— Isi Latihan —
Tolong laporkan setiap baris di bawah yang memuat kata "clef" dengan menyalin baris itu. Huruf besar dan kecil dibedakan.

— Entri yang Diberikan —
------------------------------------

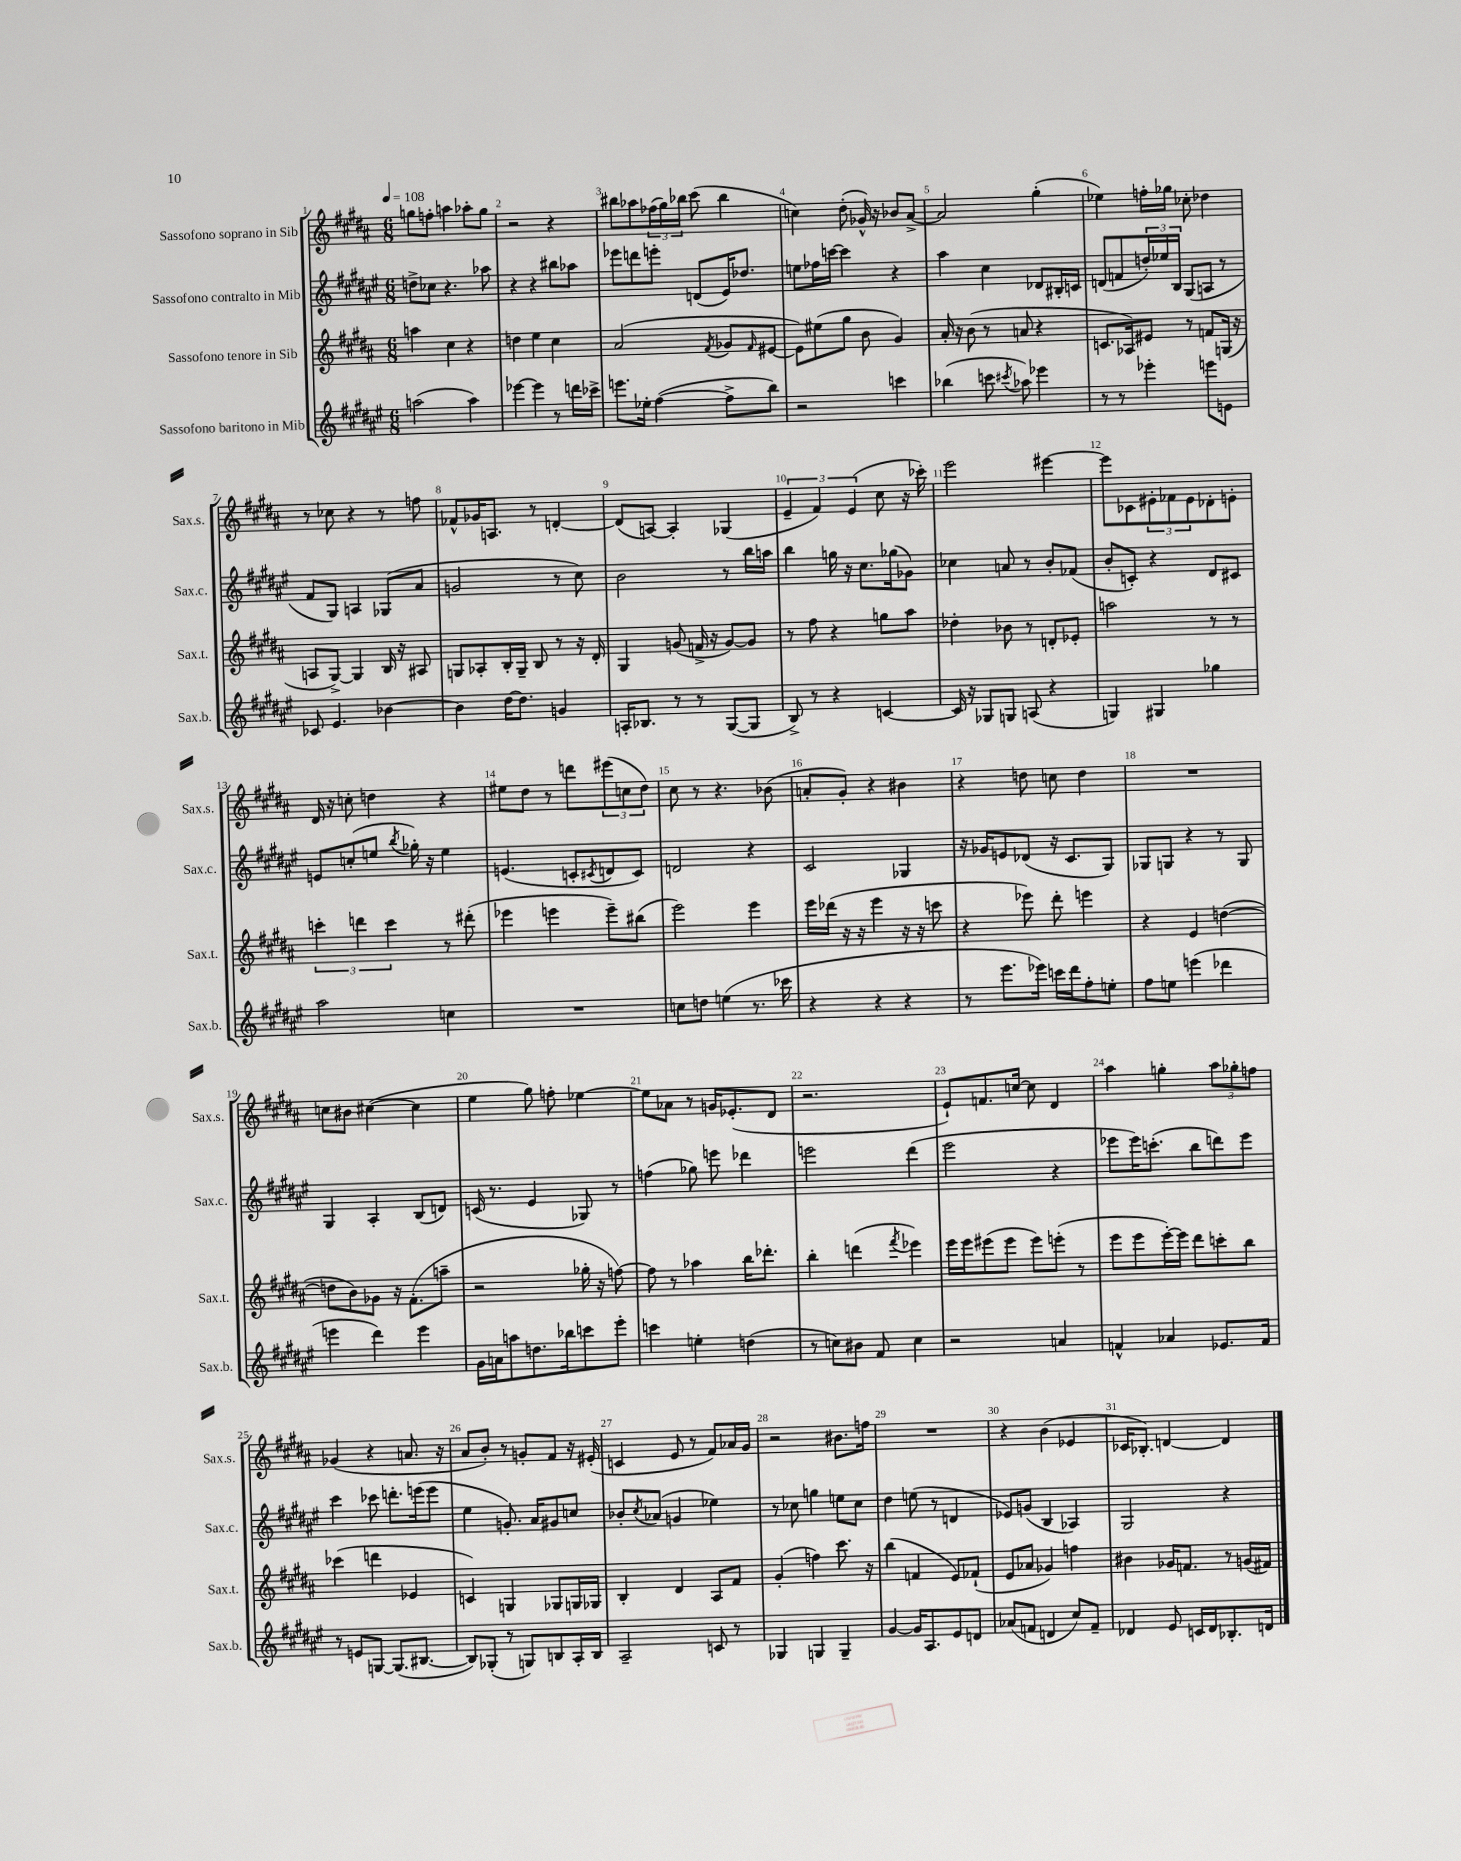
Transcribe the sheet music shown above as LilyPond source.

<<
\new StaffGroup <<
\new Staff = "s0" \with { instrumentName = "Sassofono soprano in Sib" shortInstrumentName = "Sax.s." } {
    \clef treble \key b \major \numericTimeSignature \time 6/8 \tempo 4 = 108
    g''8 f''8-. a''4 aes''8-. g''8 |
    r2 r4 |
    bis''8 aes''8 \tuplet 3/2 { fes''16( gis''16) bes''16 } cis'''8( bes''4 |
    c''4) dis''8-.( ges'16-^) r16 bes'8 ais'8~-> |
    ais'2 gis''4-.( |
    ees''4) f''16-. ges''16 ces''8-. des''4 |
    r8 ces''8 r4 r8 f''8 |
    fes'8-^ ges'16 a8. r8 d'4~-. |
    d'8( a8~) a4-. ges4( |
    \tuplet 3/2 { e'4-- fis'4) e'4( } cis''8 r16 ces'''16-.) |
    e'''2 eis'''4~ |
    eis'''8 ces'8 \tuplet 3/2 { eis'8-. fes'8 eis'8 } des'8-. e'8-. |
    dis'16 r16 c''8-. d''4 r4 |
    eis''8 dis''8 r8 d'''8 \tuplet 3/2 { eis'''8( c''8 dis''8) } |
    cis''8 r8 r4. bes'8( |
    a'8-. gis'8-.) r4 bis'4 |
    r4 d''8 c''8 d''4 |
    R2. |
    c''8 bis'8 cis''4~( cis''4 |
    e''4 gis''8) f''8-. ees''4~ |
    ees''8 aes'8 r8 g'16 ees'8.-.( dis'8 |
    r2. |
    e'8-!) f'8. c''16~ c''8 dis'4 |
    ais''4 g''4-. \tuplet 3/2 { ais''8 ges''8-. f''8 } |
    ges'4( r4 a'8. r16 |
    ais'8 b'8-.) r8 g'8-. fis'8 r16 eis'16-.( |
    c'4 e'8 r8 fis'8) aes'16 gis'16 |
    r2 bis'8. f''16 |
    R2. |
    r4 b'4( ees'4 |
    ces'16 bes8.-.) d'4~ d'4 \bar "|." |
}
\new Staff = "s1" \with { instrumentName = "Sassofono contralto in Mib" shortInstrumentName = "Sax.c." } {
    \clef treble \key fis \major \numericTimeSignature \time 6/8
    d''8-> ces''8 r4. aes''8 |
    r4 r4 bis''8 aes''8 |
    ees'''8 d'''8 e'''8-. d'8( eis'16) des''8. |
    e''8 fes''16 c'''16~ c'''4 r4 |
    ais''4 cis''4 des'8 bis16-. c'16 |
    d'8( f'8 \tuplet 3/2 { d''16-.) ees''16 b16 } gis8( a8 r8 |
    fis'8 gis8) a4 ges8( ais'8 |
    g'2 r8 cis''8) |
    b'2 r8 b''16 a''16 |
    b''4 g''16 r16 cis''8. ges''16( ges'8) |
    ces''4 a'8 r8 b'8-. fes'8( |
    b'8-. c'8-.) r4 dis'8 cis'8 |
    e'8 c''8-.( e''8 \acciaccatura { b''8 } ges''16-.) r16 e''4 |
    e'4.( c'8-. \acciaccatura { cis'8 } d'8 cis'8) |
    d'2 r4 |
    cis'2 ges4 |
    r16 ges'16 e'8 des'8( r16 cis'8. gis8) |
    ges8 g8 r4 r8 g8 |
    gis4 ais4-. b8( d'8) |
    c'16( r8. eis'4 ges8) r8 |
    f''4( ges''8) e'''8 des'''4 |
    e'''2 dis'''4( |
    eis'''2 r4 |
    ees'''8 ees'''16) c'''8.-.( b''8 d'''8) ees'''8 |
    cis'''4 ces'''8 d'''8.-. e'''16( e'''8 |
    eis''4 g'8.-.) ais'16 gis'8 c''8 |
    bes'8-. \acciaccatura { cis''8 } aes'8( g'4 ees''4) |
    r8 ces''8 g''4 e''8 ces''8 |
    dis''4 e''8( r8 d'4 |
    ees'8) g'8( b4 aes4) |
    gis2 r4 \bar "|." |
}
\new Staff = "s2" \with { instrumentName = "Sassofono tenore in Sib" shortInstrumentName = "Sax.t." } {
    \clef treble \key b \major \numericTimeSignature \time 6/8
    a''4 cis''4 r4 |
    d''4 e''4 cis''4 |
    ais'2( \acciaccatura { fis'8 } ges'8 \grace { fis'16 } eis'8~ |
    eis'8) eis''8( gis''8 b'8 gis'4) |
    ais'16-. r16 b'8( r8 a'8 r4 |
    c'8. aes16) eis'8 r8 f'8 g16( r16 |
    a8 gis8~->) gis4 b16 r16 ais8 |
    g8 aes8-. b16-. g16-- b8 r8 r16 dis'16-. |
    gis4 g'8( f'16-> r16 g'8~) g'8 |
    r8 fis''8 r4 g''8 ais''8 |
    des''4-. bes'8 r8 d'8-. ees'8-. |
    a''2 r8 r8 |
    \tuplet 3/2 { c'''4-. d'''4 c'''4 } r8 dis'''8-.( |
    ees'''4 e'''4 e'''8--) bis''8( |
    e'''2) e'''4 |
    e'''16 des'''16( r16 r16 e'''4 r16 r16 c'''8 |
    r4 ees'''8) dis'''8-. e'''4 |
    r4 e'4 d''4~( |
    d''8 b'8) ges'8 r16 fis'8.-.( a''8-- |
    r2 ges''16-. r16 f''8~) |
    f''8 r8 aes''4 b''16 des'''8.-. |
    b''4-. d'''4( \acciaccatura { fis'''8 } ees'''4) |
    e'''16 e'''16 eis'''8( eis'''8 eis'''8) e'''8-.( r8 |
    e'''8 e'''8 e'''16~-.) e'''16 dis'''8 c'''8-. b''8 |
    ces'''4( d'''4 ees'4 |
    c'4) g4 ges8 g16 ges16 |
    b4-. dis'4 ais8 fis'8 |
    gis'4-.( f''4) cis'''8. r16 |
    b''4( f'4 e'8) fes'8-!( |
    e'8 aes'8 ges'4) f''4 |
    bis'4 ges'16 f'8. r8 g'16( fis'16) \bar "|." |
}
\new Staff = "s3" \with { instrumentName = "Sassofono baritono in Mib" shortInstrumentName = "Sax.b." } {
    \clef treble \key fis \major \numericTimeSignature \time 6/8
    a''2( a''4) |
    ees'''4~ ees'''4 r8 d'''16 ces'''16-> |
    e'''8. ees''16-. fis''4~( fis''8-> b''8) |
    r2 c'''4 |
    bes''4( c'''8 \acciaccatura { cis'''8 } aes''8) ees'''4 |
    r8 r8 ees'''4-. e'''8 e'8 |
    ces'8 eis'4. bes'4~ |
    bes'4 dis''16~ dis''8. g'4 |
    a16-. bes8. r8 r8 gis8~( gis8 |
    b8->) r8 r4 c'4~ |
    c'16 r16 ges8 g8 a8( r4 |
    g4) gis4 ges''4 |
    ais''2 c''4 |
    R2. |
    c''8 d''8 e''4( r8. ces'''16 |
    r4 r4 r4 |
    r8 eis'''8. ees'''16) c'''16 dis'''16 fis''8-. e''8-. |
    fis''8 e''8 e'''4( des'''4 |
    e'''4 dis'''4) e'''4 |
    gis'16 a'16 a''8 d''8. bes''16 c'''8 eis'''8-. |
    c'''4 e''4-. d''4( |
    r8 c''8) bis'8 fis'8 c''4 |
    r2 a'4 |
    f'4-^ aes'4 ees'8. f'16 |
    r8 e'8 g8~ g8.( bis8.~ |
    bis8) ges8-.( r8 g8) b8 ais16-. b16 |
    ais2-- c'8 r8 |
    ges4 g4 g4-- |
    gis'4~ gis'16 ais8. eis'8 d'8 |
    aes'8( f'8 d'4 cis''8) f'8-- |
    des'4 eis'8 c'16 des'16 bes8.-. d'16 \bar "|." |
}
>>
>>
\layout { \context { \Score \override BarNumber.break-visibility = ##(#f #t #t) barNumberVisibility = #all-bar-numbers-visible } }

------------------------------------

— Hasil di Bawah —
    \clef treble \key b \major \numericTimeSignature \time 6/8 \tempo 4 = 108
    \clef treble \key fis \major \numericTimeSignature \time 6/8
    \clef treble \key b \major \numericTimeSignature \time 6/8
    \clef treble \key fis \major \numericTimeSignature \time 6/8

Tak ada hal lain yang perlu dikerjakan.